**WHAT TO DO**: Copy out the lines of the records below, and only those lines, from the one with "C204: 4700uF (plus" through the one with "D208: diode 1N4007", exactly as they appear.

BEGIN THE INPUT

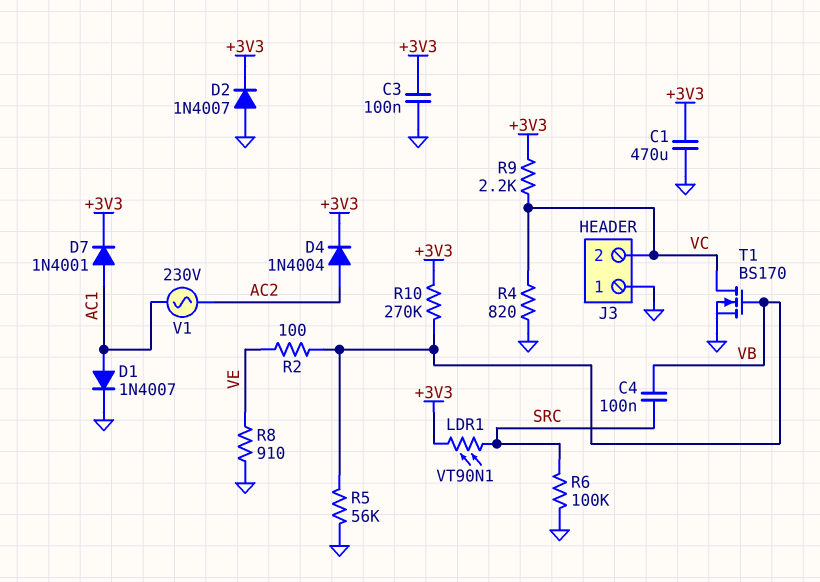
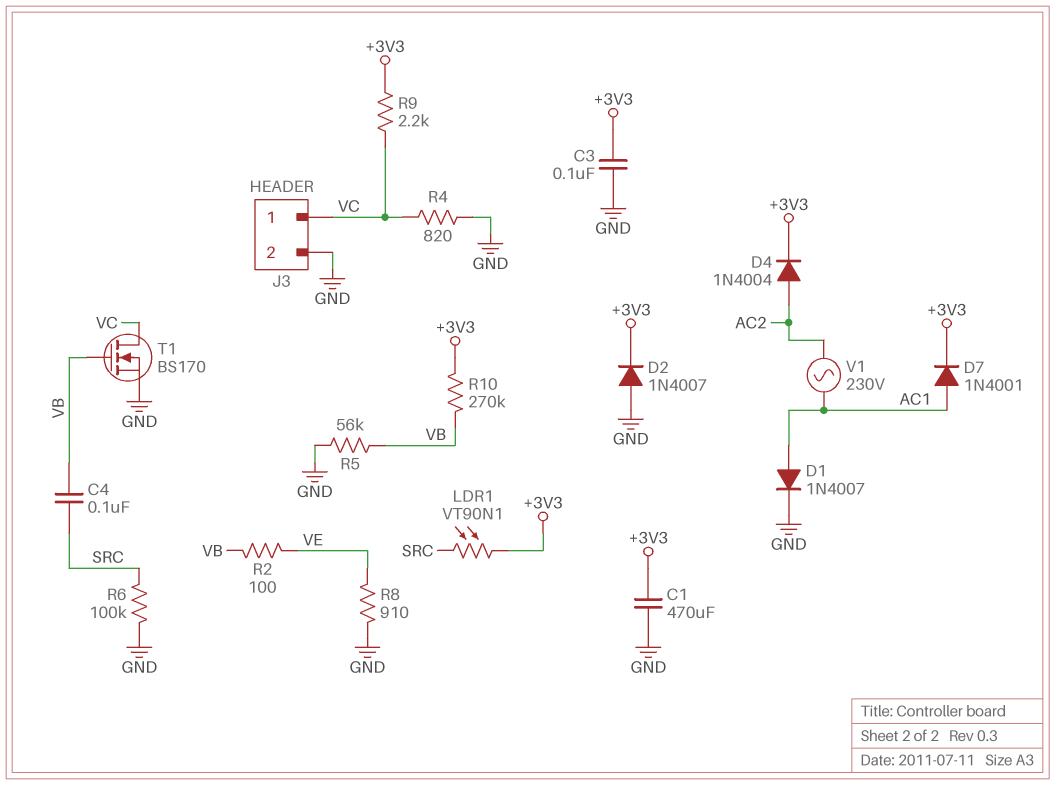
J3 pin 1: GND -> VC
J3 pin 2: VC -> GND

END THE INPUT
BEGIN THE INPUT

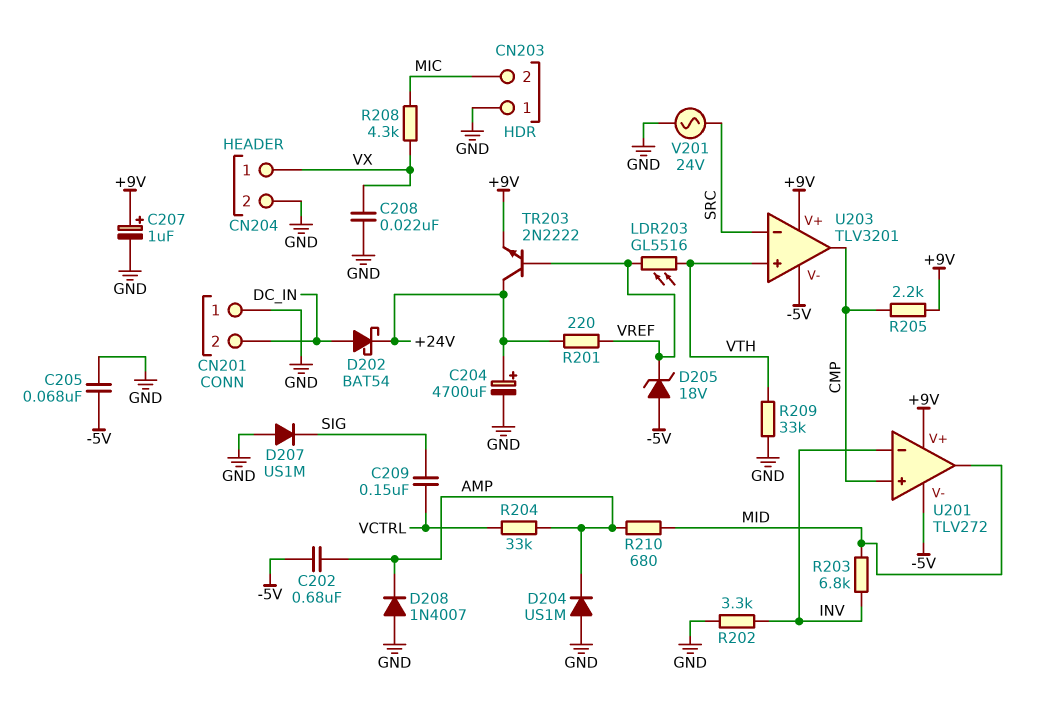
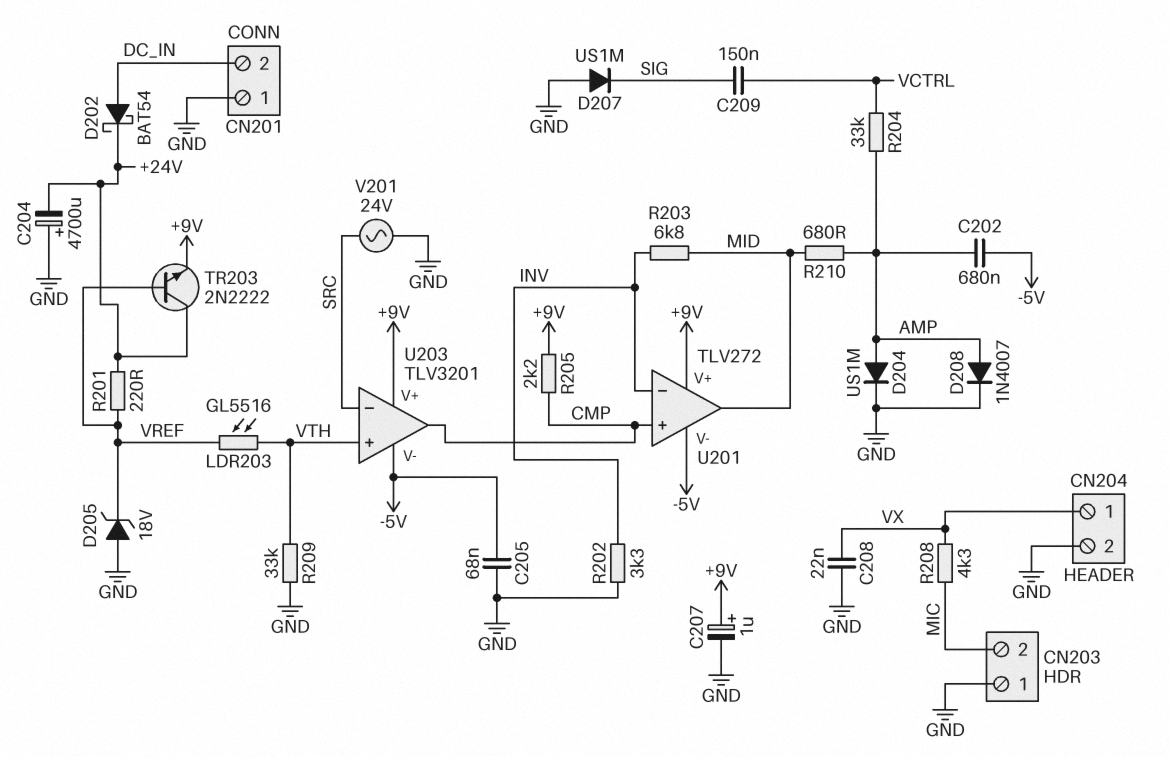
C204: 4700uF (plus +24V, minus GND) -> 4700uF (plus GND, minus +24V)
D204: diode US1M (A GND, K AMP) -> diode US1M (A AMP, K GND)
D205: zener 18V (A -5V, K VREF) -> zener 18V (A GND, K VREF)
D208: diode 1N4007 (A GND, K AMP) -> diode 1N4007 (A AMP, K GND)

END THE INPUT

**TASK ANSWER**:
C204: 4700uF (plus +24V, minus GND) -> 4700uF (plus GND, minus +24V)
D204: diode US1M (A GND, K AMP) -> diode US1M (A AMP, K GND)
D205: zener 18V (A -5V, K VREF) -> zener 18V (A GND, K VREF)
D208: diode 1N4007 (A GND, K AMP) -> diode 1N4007 (A AMP, K GND)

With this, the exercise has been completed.